YOUR GOAL >> Each line below that includes the word "green" is to be reported.

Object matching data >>
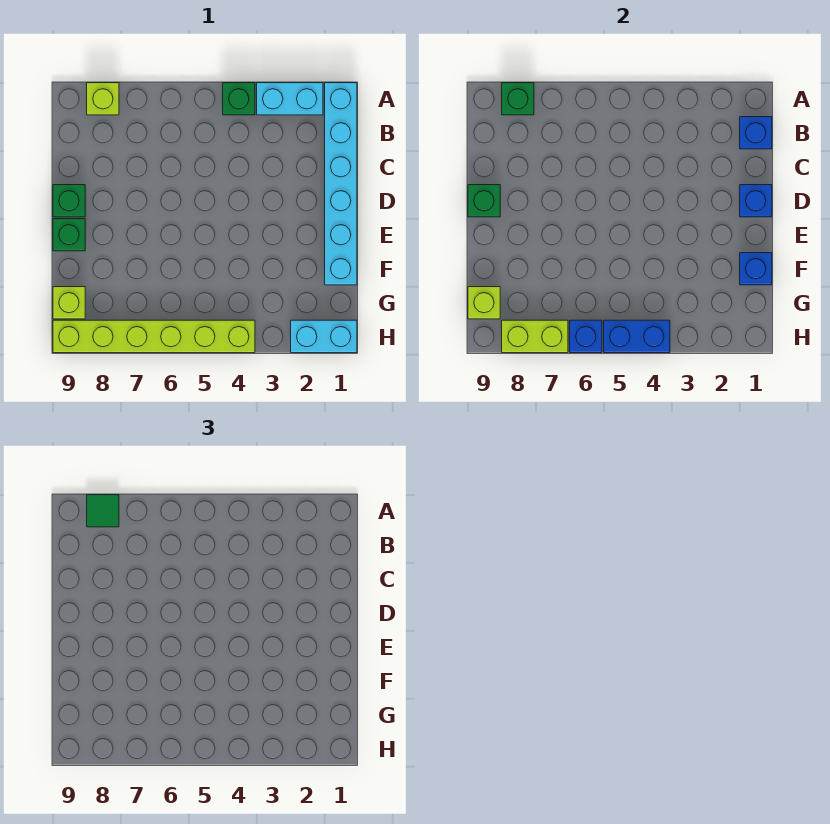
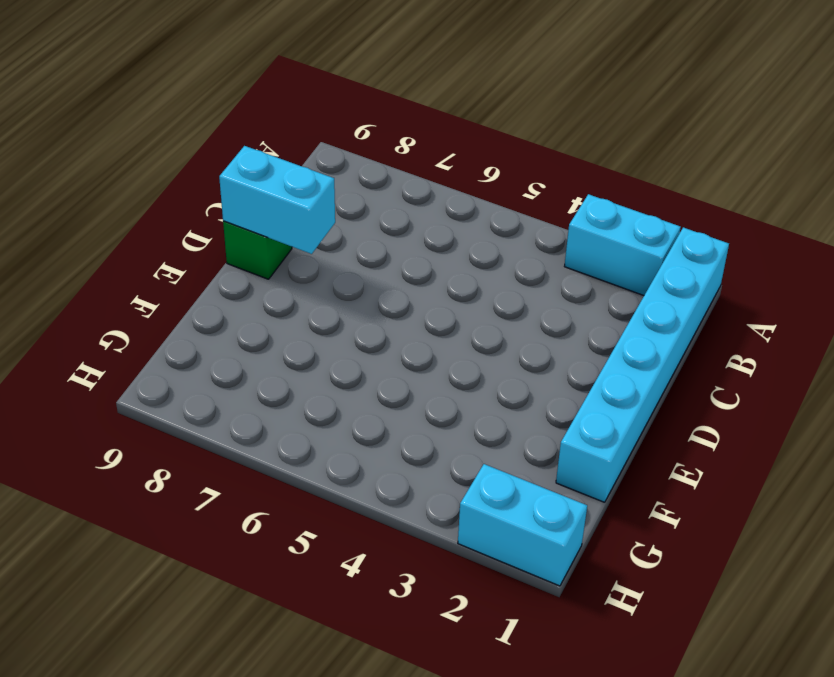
cyan brick D8:D9 level 2 -> green brick D9 level 2
none -> green brick A4 level 1
none -> lime brick A8 level 1
none -> green brick E9 level 1

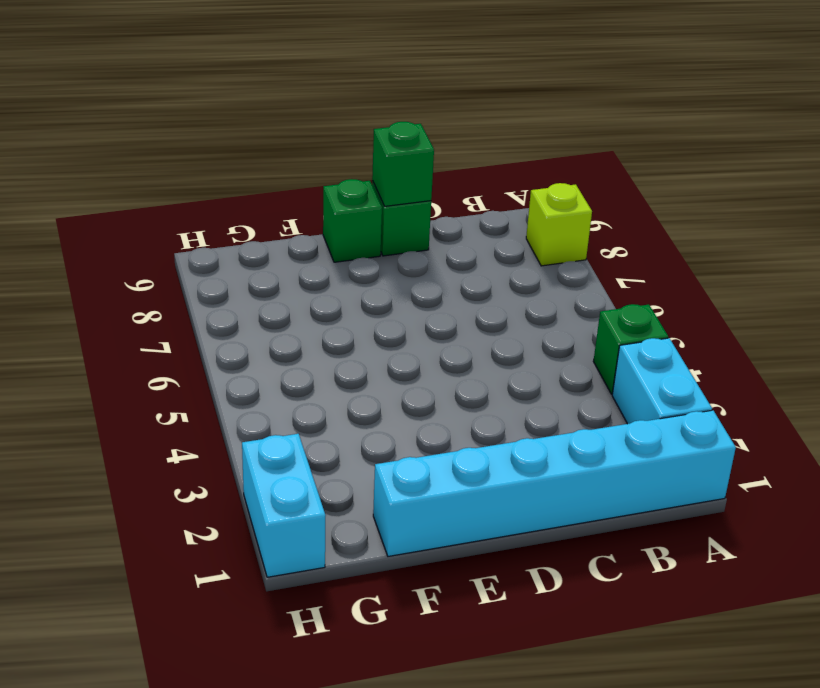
none -> lime brick G9 level 1
none -> lime brick H4:H9 level 1
none -> green brick A8 level 2

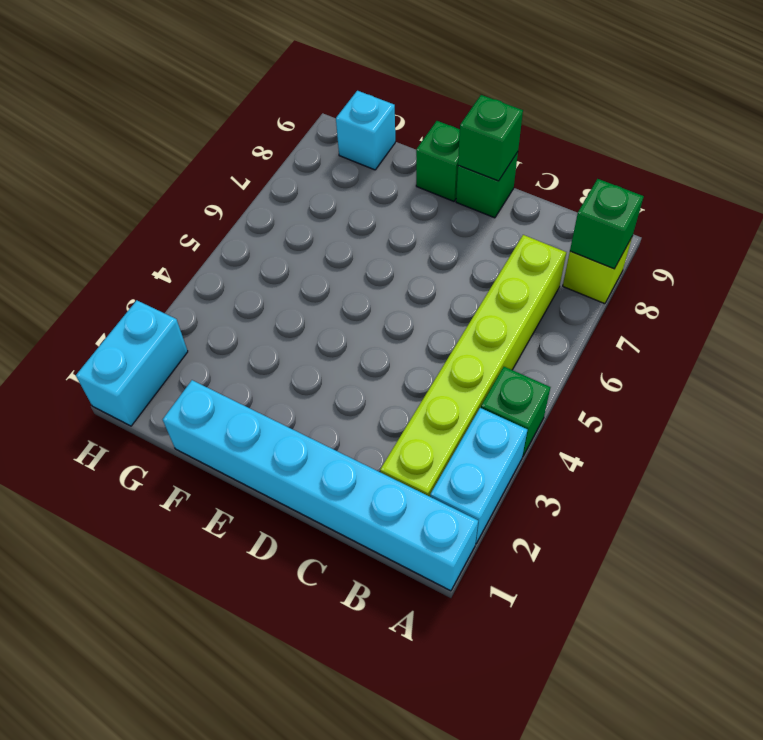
lime brick B2:B7 level 1 -> lime brick H4:H9 level 1
cyan brick G9 level 1 -> lime brick G9 level 1
none -> blue brick B1 level 2
none -> blue brick D1 level 2
none -> blue brick F1 level 2

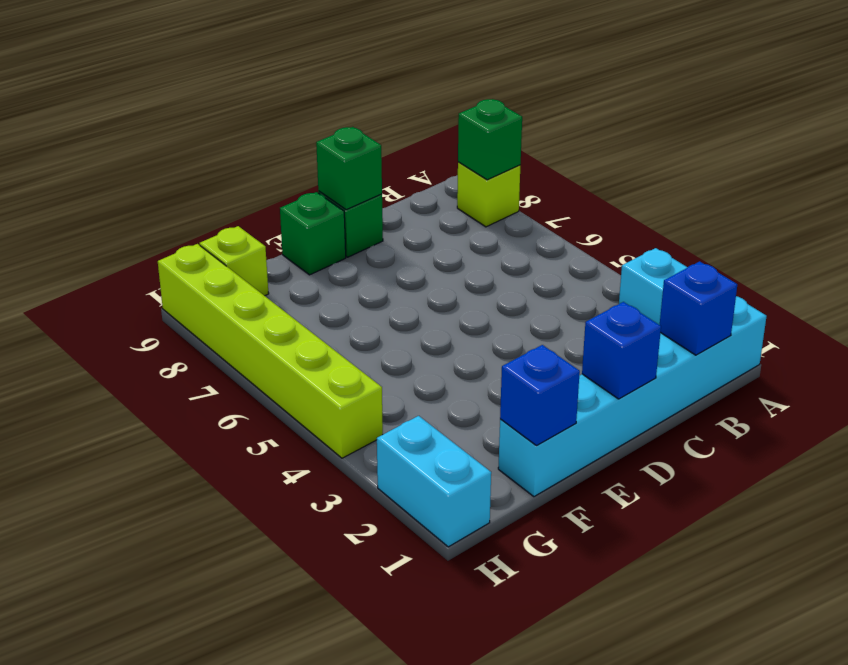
none -> green brick A4 level 1
none -> lime brick G9 level 2
none -> blue brick H4:H5 level 2

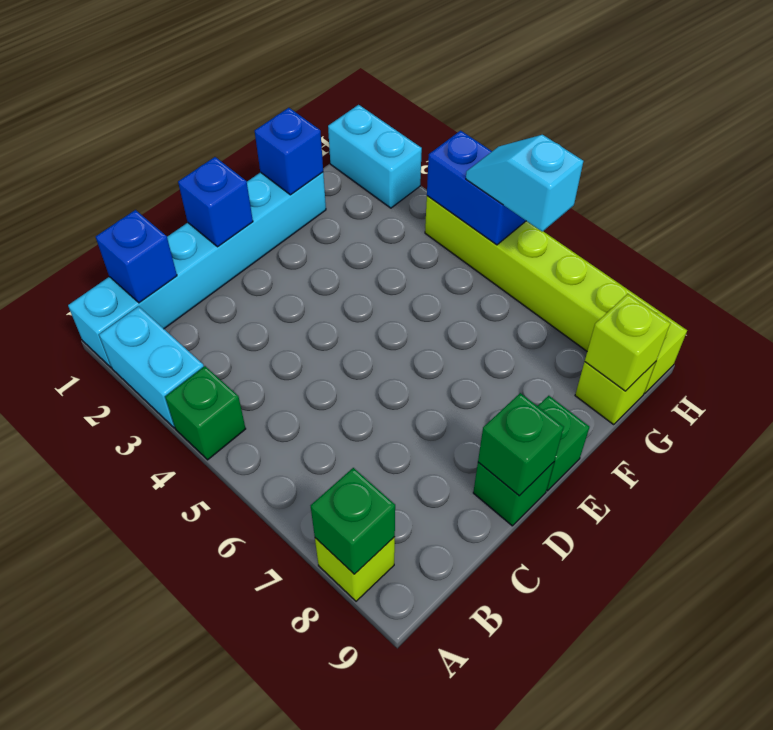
cyan slope H5:H6 level 3 top 6 -> none
none -> blue brick H6 level 2
none -> lime brick H7:H8 level 2
none -> green tile A8 level 3

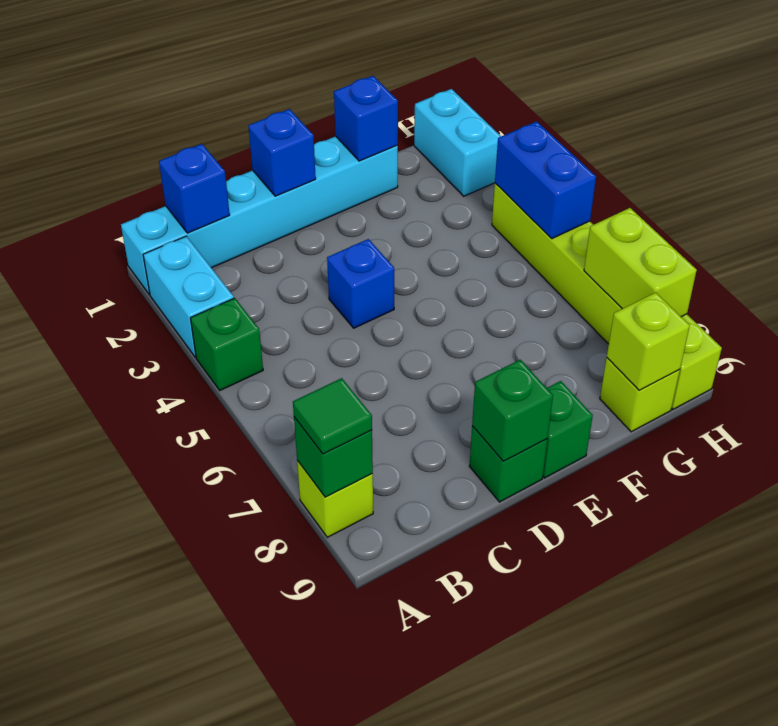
blue brick D4 level 1 -> blue brick H6 level 2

TASK OUTPUT >>
cyan brick D8:D9 level 2 -> green brick D9 level 2
none -> green brick A4 level 1
none -> green brick E9 level 1
none -> green brick A8 level 2
none -> green brick A4 level 1
none -> green tile A8 level 3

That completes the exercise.